## Work item
In the entries below, find the lines that include "none" and give their number as the whole reply.

## Material provided

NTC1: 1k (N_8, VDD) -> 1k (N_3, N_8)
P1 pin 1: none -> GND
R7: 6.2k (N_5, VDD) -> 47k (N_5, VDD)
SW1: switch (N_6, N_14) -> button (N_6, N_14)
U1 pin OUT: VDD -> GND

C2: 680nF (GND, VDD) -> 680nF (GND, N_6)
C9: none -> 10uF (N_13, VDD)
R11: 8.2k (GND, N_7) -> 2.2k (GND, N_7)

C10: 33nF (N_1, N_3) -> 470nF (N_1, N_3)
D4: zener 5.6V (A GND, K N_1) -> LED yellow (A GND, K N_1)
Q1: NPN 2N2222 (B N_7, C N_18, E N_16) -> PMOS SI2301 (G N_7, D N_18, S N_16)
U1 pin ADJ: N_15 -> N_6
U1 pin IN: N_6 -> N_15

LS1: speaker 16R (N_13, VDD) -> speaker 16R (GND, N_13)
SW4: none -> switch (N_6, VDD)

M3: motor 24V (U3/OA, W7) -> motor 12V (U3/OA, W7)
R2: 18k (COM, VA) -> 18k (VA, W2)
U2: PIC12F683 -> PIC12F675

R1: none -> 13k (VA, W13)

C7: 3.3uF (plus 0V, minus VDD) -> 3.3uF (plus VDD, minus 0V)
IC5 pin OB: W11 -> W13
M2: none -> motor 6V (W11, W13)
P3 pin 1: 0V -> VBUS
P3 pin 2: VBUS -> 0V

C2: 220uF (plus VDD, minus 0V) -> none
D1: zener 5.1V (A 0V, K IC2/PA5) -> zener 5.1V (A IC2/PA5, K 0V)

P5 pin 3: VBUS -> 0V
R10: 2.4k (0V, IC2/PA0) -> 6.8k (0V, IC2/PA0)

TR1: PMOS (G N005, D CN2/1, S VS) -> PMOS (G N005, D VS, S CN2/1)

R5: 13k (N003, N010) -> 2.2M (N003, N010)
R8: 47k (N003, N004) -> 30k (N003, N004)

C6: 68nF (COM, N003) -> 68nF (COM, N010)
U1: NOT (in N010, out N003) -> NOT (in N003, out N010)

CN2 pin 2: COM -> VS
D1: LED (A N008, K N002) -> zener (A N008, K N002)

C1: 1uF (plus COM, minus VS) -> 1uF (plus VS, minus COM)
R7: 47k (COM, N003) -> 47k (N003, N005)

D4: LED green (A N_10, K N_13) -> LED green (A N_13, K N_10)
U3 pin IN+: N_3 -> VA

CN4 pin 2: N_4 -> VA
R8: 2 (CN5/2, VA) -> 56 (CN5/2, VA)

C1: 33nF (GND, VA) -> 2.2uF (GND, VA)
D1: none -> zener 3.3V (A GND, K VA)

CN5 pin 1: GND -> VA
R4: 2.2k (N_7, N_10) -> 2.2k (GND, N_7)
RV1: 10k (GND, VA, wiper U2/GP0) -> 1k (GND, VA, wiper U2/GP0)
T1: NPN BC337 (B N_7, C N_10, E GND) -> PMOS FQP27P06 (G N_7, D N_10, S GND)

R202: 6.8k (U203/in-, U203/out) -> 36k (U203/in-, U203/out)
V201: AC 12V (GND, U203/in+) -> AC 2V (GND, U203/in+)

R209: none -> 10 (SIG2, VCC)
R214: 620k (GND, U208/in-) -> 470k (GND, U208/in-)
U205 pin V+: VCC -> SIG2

## Written response
8